» **Stored data**:
BEGIN

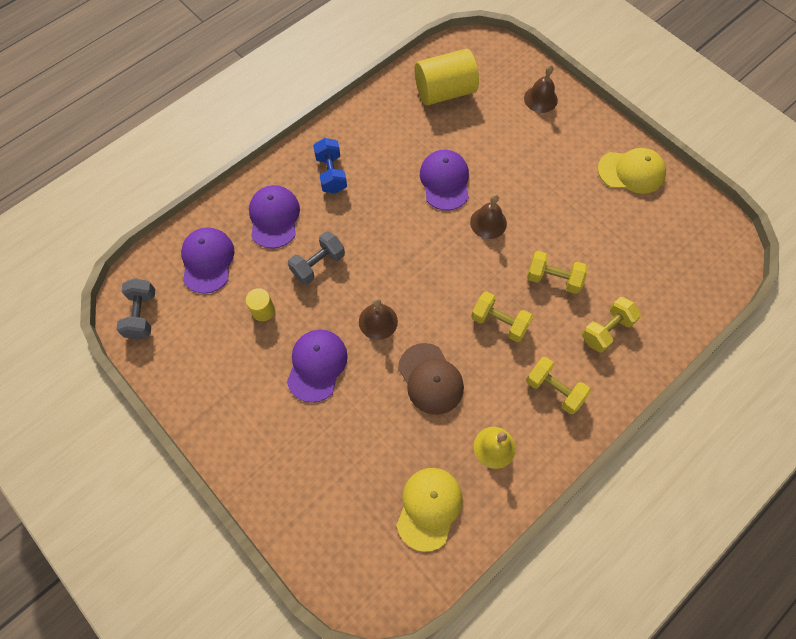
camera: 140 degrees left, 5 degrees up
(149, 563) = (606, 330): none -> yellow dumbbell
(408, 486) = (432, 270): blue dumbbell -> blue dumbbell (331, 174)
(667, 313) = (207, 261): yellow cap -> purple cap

END
BEGIN

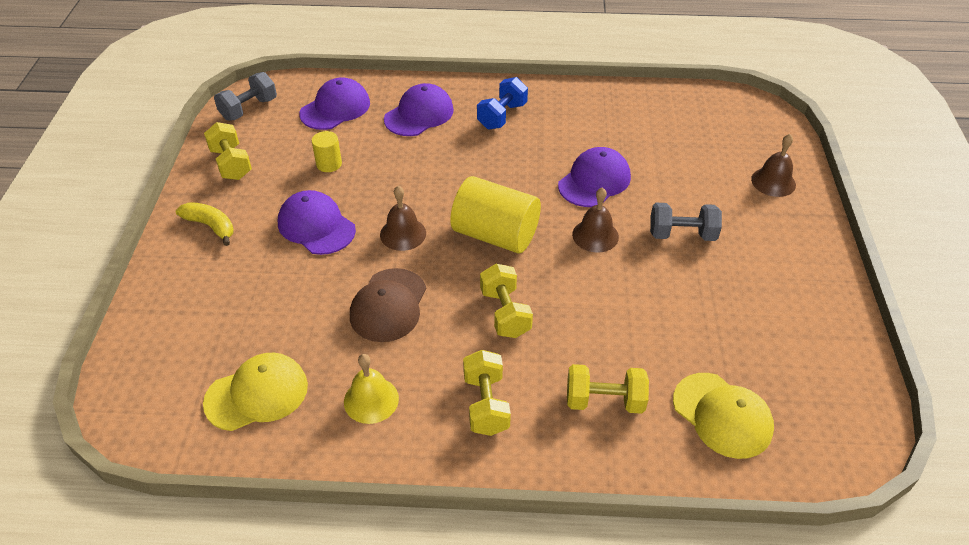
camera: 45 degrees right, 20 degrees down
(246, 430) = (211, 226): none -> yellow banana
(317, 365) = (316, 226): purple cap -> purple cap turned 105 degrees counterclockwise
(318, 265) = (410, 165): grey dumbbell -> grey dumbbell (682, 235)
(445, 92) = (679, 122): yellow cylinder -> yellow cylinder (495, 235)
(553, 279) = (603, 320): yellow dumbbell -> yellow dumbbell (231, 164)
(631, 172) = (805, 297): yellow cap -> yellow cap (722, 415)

END

» **Aim of the task**: In these entries, some lines may contain the string "camera". Give the number of such lines and nothing more.

» **Exercise answer**: 2